→ What is being asked:
All of the data that follows should be output again without any alteration.

→ Material provided:
----------

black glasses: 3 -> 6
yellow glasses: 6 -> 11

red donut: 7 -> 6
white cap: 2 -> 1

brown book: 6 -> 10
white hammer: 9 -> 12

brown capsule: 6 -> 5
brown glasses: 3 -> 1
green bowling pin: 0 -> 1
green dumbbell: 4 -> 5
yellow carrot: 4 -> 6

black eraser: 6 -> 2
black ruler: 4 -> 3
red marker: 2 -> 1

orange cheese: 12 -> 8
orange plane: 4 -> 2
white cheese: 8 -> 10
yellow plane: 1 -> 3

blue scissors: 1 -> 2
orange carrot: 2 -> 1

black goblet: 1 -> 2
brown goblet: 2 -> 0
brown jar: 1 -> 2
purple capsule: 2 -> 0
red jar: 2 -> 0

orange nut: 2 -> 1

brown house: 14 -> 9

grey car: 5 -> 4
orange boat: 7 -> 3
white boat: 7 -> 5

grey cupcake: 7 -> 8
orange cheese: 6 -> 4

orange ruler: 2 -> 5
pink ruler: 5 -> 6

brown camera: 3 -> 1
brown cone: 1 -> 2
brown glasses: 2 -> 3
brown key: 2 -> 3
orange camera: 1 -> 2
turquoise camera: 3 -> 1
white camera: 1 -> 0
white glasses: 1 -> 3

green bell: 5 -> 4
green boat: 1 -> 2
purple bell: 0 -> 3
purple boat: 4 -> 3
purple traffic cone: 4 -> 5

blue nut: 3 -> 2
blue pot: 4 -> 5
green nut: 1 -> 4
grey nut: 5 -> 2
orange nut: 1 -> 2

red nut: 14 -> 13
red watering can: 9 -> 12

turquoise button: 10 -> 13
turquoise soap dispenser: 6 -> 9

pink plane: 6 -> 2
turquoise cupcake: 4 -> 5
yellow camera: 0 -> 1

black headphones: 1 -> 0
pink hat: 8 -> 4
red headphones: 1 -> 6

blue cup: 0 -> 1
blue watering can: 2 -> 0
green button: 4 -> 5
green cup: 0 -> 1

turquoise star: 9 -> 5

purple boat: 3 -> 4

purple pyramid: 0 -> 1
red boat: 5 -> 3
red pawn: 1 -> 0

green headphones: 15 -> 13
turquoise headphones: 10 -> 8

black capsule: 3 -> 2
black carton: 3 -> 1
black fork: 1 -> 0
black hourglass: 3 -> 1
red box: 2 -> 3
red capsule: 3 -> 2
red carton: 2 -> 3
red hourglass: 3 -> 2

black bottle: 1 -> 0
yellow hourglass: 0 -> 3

----------

→ Exercise output:
black glasses: 3 -> 6
yellow glasses: 6 -> 11

red donut: 7 -> 6
white cap: 2 -> 1

brown book: 6 -> 10
white hammer: 9 -> 12

brown capsule: 6 -> 5
brown glasses: 3 -> 1
green bowling pin: 0 -> 1
green dumbbell: 4 -> 5
yellow carrot: 4 -> 6

black eraser: 6 -> 2
black ruler: 4 -> 3
red marker: 2 -> 1

orange cheese: 12 -> 8
orange plane: 4 -> 2
white cheese: 8 -> 10
yellow plane: 1 -> 3

blue scissors: 1 -> 2
orange carrot: 2 -> 1

black goblet: 1 -> 2
brown goblet: 2 -> 0
brown jar: 1 -> 2
purple capsule: 2 -> 0
red jar: 2 -> 0

orange nut: 2 -> 1

brown house: 14 -> 9

grey car: 5 -> 4
orange boat: 7 -> 3
white boat: 7 -> 5

grey cupcake: 7 -> 8
orange cheese: 6 -> 4

orange ruler: 2 -> 5
pink ruler: 5 -> 6

brown camera: 3 -> 1
brown cone: 1 -> 2
brown glasses: 2 -> 3
brown key: 2 -> 3
orange camera: 1 -> 2
turquoise camera: 3 -> 1
white camera: 1 -> 0
white glasses: 1 -> 3

green bell: 5 -> 4
green boat: 1 -> 2
purple bell: 0 -> 3
purple boat: 4 -> 3
purple traffic cone: 4 -> 5

blue nut: 3 -> 2
blue pot: 4 -> 5
green nut: 1 -> 4
grey nut: 5 -> 2
orange nut: 1 -> 2

red nut: 14 -> 13
red watering can: 9 -> 12

turquoise button: 10 -> 13
turquoise soap dispenser: 6 -> 9

pink plane: 6 -> 2
turquoise cupcake: 4 -> 5
yellow camera: 0 -> 1

black headphones: 1 -> 0
pink hat: 8 -> 4
red headphones: 1 -> 6

blue cup: 0 -> 1
blue watering can: 2 -> 0
green button: 4 -> 5
green cup: 0 -> 1

turquoise star: 9 -> 5

purple boat: 3 -> 4

purple pyramid: 0 -> 1
red boat: 5 -> 3
red pawn: 1 -> 0

green headphones: 15 -> 13
turquoise headphones: 10 -> 8

black capsule: 3 -> 2
black carton: 3 -> 1
black fork: 1 -> 0
black hourglass: 3 -> 1
red box: 2 -> 3
red capsule: 3 -> 2
red carton: 2 -> 3
red hourglass: 3 -> 2

black bottle: 1 -> 0
yellow hourglass: 0 -> 3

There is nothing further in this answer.